+++ Source material +++

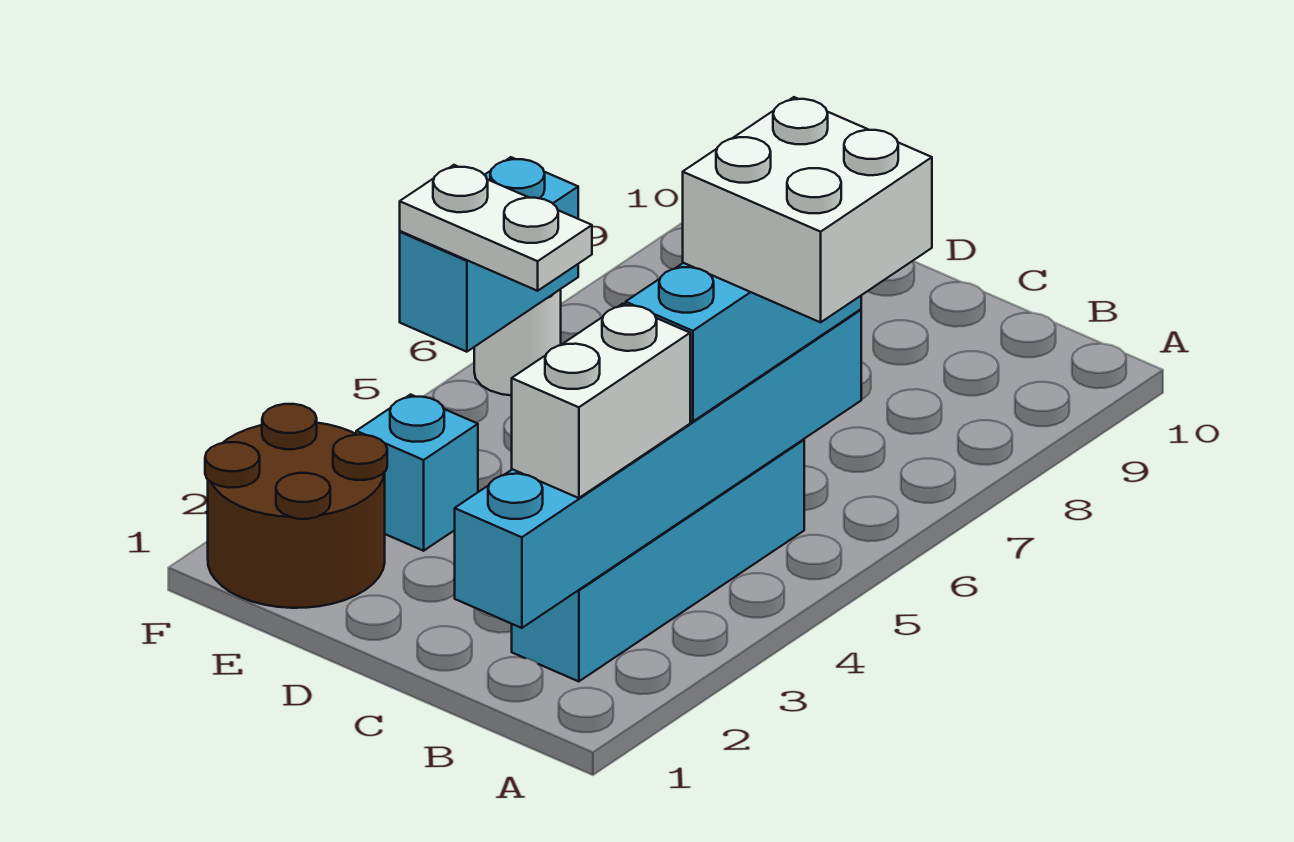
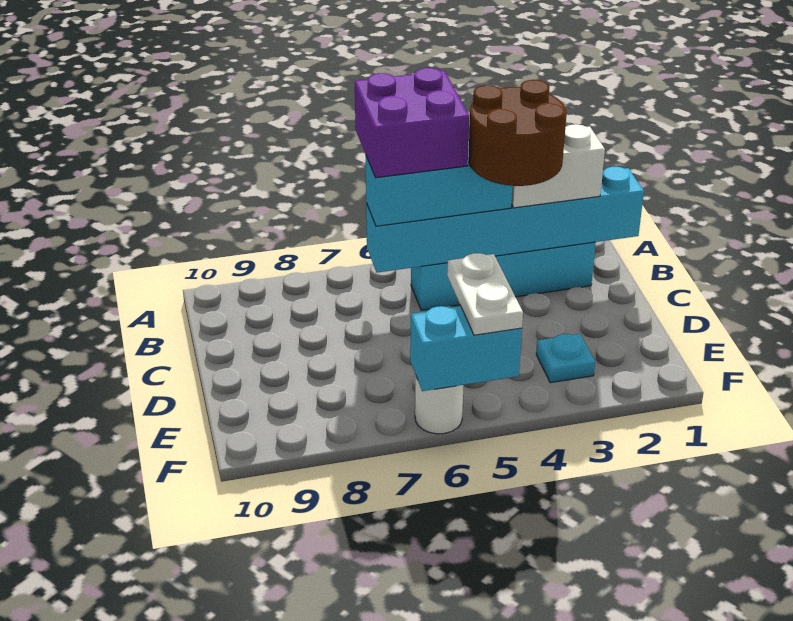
white brick A5:B6 level 4 -> purple brick A5:B6 level 4
brown round brick E1:F2 level 1 -> brown round brick B3:C4 level 4
cyan brick E3 level 1 -> cyan plate E3 level 1

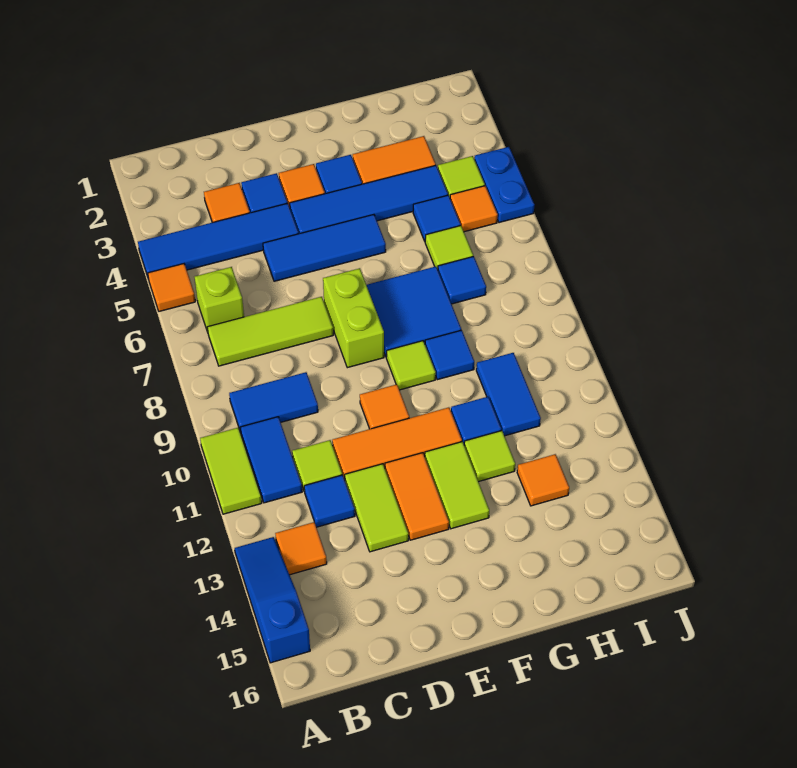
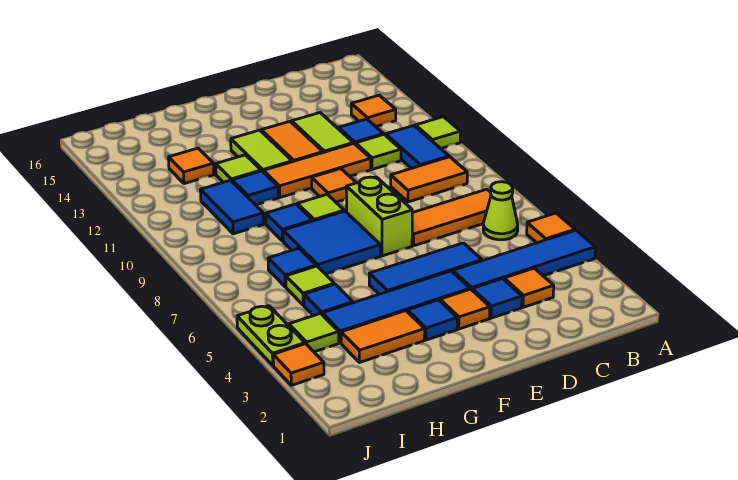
lime tile A10:A11 level 1 -> lime tile A11 level 1
blue slope A13:A15 level 1 top 15 -> none
lime brick B6 level 1 -> lime cone B6 level 1
lime tile B7:D7 level 1 -> orange tile B7:D7 level 1
blue tile B9:C9 level 1 -> orange tile B9:C9 level 1
orange tile I5 level 1 -> orange tile J3 level 1
blue plate J4:J5 level 1 -> lime plate J4:J5 level 1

+++

Exercise description
Only lines with the word "tile" go in the answer. Take them all from the entries above.

Task response
lime tile A10:A11 level 1 -> lime tile A11 level 1
lime tile B7:D7 level 1 -> orange tile B7:D7 level 1
blue tile B9:C9 level 1 -> orange tile B9:C9 level 1
orange tile I5 level 1 -> orange tile J3 level 1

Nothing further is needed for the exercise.